• [THE RECORDS]
[Start of Attachment]

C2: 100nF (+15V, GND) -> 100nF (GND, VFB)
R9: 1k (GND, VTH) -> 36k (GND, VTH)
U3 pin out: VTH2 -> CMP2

[End of Attachment]
[Start of Attachment]

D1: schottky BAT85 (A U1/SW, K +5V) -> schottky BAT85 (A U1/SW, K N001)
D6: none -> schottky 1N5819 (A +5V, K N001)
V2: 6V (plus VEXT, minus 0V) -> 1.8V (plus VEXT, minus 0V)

[End of Attachment]

• [EXERCISE] Check each line of the material above for "schottky", count those that have it, and answer with the number alone.

• [WRITTEN SOLUTION] 2